● **Task instructions**
Within the records, which lines hold the string "ebony"? Report each one by copying it.

Object state change records:
· · · · · · ·

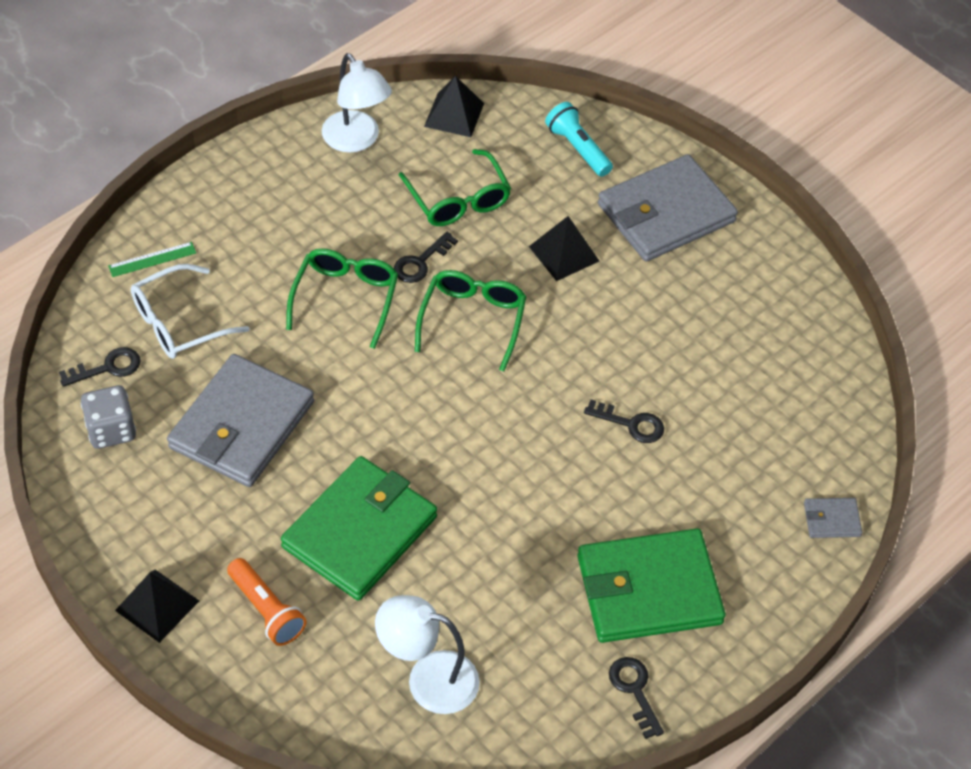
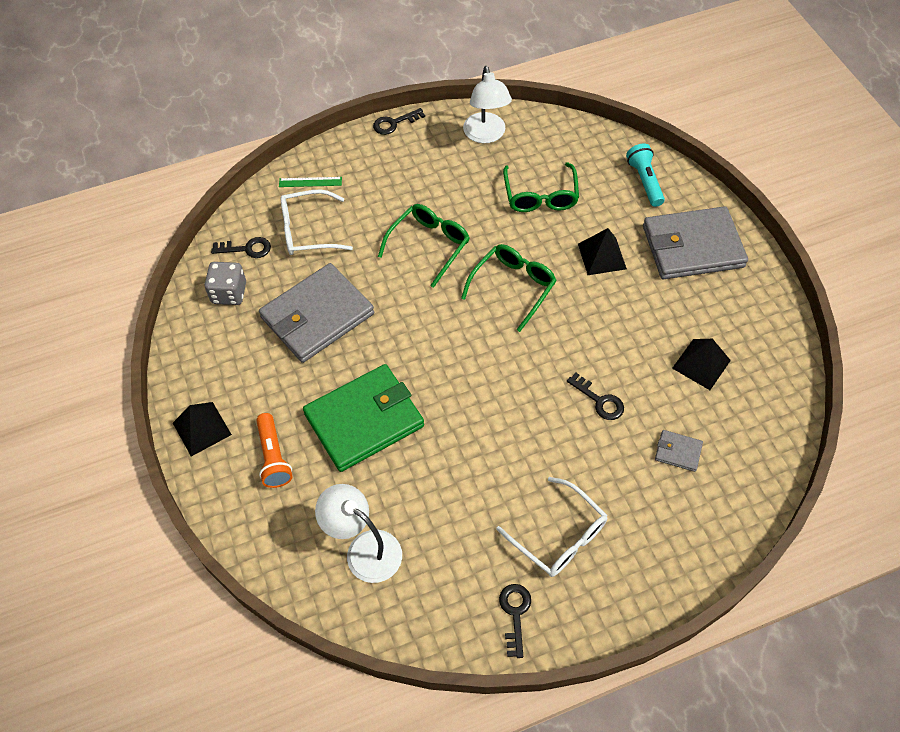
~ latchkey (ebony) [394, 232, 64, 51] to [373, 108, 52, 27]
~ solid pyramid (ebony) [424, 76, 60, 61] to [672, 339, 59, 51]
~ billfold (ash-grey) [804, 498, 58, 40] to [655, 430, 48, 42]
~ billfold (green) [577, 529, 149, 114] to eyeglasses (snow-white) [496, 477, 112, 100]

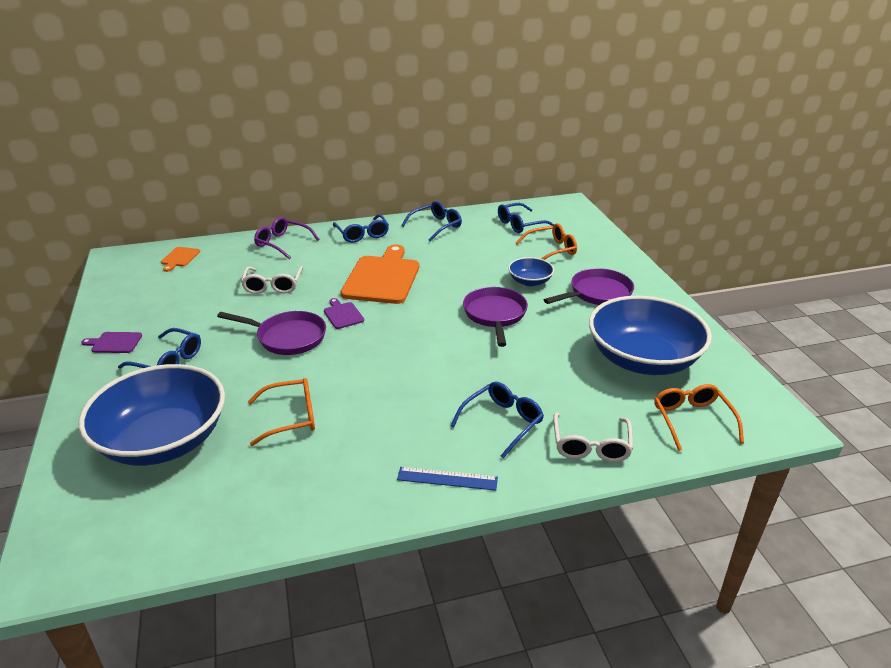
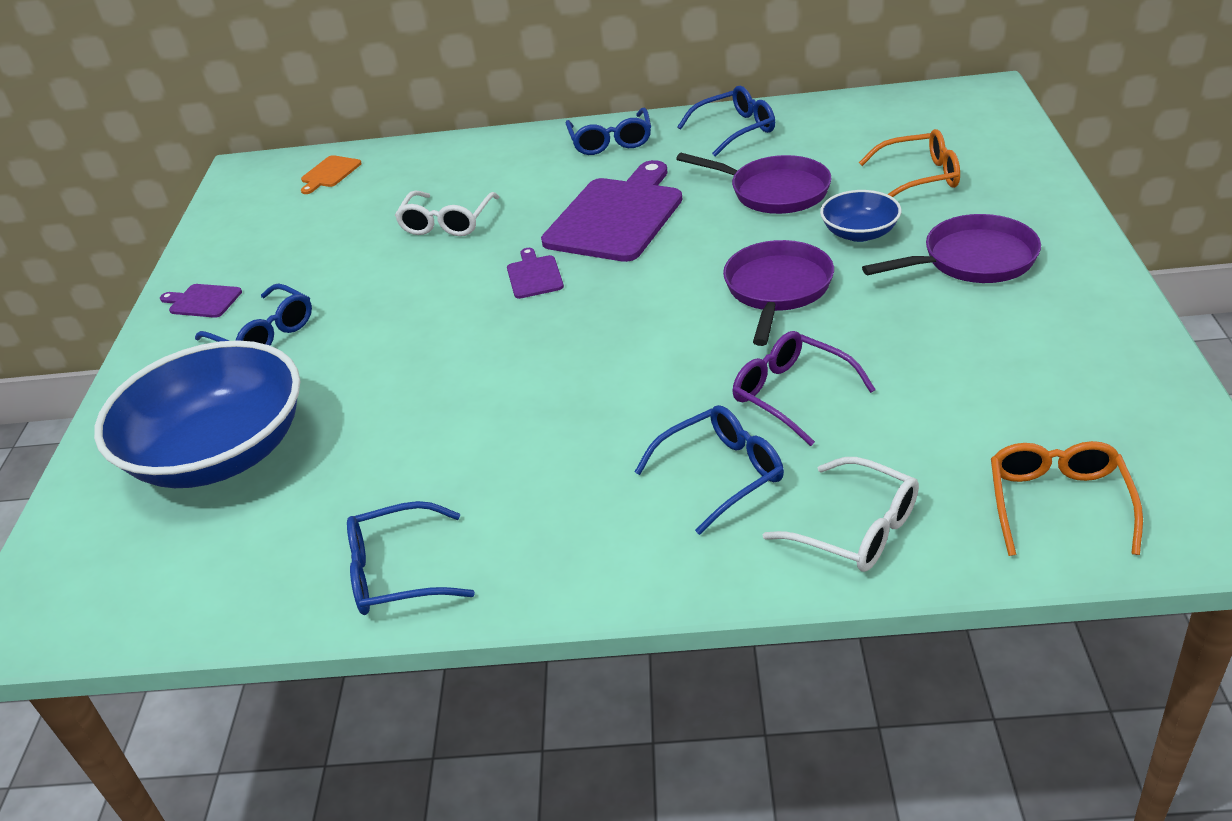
- eyeglasses (orange-coloured) [248, 378, 67, 68]
- straightedge (royal blue) [397, 467, 101, 24]
- bowl (royal blue) [589, 296, 123, 79]
~ pan (royal purple) [217, 311, 109, 44] to [676, 153, 156, 61]
~ eyeglasses (royal purple) [254, 217, 66, 42] to [733, 331, 143, 115]
~ eyeglasses (royal blue) [498, 203, 56, 30] to [347, 501, 128, 114]
~ chopping board (orange-coloured) [341, 245, 78, 59] to chopping board (royal purple) [541, 160, 141, 102]
~ eyeglasses (snow-white) [553, 413, 80, 49] = [763, 457, 156, 115] 75 degrees counterclockwise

· · · · · · ·

● **Exercise output**
~ latchkey (ebony) [394, 232, 64, 51] to [373, 108, 52, 27]
~ solid pyramid (ebony) [424, 76, 60, 61] to [672, 339, 59, 51]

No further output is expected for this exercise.